- PROBLEM DESCRIPTION: The records appear below. Repeat them exactly.

- DATA RECORDS:
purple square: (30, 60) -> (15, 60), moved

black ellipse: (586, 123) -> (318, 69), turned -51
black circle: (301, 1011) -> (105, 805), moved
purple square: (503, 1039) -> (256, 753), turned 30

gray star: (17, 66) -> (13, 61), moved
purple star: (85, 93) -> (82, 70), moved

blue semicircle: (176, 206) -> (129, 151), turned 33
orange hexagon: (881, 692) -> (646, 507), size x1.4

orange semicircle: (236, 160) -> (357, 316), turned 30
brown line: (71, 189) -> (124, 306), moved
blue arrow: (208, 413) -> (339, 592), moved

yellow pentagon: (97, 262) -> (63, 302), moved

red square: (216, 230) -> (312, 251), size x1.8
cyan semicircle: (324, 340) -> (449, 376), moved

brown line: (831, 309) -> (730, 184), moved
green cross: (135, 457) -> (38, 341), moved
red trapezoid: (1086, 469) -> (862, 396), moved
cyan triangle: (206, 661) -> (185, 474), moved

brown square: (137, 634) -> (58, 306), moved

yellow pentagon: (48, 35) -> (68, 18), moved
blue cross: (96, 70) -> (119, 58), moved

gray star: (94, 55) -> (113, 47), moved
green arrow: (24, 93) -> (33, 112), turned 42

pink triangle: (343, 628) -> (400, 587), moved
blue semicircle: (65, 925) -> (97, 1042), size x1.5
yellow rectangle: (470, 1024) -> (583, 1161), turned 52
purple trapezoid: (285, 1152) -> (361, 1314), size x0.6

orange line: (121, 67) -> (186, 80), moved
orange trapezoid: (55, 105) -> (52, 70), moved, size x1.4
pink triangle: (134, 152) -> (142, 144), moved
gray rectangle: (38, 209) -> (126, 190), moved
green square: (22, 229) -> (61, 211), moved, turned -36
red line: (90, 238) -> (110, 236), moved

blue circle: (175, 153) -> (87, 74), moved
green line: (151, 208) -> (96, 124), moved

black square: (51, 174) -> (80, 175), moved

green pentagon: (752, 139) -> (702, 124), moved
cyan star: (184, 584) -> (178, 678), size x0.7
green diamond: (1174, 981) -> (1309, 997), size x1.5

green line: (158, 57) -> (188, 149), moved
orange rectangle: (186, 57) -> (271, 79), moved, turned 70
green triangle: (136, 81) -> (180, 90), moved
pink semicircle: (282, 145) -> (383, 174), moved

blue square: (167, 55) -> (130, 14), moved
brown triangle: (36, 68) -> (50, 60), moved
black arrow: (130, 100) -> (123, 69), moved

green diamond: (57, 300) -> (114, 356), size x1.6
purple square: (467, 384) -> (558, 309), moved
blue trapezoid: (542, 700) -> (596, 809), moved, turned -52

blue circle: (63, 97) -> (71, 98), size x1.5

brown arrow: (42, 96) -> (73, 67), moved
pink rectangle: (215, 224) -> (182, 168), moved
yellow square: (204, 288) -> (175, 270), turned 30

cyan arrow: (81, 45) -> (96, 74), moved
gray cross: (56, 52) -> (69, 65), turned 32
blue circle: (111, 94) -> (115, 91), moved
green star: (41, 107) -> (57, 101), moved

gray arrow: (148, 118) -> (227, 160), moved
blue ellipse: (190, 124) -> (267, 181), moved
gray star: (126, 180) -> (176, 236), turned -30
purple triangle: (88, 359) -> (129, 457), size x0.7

- SOLUTION FOR THIS TASK:
purple square: (30, 60) -> (15, 60), moved

black ellipse: (586, 123) -> (318, 69), turned -51
black circle: (301, 1011) -> (105, 805), moved
purple square: (503, 1039) -> (256, 753), turned 30

gray star: (17, 66) -> (13, 61), moved
purple star: (85, 93) -> (82, 70), moved

blue semicircle: (176, 206) -> (129, 151), turned 33
orange hexagon: (881, 692) -> (646, 507), size x1.4

orange semicircle: (236, 160) -> (357, 316), turned 30
brown line: (71, 189) -> (124, 306), moved
blue arrow: (208, 413) -> (339, 592), moved

yellow pentagon: (97, 262) -> (63, 302), moved

red square: (216, 230) -> (312, 251), size x1.8
cyan semicircle: (324, 340) -> (449, 376), moved

brown line: (831, 309) -> (730, 184), moved
green cross: (135, 457) -> (38, 341), moved
red trapezoid: (1086, 469) -> (862, 396), moved
cyan triangle: (206, 661) -> (185, 474), moved

brown square: (137, 634) -> (58, 306), moved

yellow pentagon: (48, 35) -> (68, 18), moved
blue cross: (96, 70) -> (119, 58), moved

gray star: (94, 55) -> (113, 47), moved
green arrow: (24, 93) -> (33, 112), turned 42

pink triangle: (343, 628) -> (400, 587), moved
blue semicircle: (65, 925) -> (97, 1042), size x1.5
yellow rectangle: (470, 1024) -> (583, 1161), turned 52
purple trapezoid: (285, 1152) -> (361, 1314), size x0.6

orange line: (121, 67) -> (186, 80), moved
orange trapezoid: (55, 105) -> (52, 70), moved, size x1.4
pink triangle: (134, 152) -> (142, 144), moved
gray rectangle: (38, 209) -> (126, 190), moved
green square: (22, 229) -> (61, 211), moved, turned -36
red line: (90, 238) -> (110, 236), moved

blue circle: (175, 153) -> (87, 74), moved
green line: (151, 208) -> (96, 124), moved

black square: (51, 174) -> (80, 175), moved

green pentagon: (752, 139) -> (702, 124), moved
cyan star: (184, 584) -> (178, 678), size x0.7
green diamond: (1174, 981) -> (1309, 997), size x1.5

green line: (158, 57) -> (188, 149), moved
orange rectangle: (186, 57) -> (271, 79), moved, turned 70
green triangle: (136, 81) -> (180, 90), moved
pink semicircle: (282, 145) -> (383, 174), moved

blue square: (167, 55) -> (130, 14), moved
brown triangle: (36, 68) -> (50, 60), moved
black arrow: (130, 100) -> (123, 69), moved

green diamond: (57, 300) -> (114, 356), size x1.6
purple square: (467, 384) -> (558, 309), moved
blue trapezoid: (542, 700) -> (596, 809), moved, turned -52

blue circle: (63, 97) -> (71, 98), size x1.5

brown arrow: (42, 96) -> (73, 67), moved
pink rectangle: (215, 224) -> (182, 168), moved
yellow square: (204, 288) -> (175, 270), turned 30

cyan arrow: (81, 45) -> (96, 74), moved
gray cross: (56, 52) -> (69, 65), turned 32
blue circle: (111, 94) -> (115, 91), moved
green star: (41, 107) -> (57, 101), moved

gray arrow: (148, 118) -> (227, 160), moved
blue ellipse: (190, 124) -> (267, 181), moved
gray star: (126, 180) -> (176, 236), turned -30
purple triangle: (88, 359) -> (129, 457), size x0.7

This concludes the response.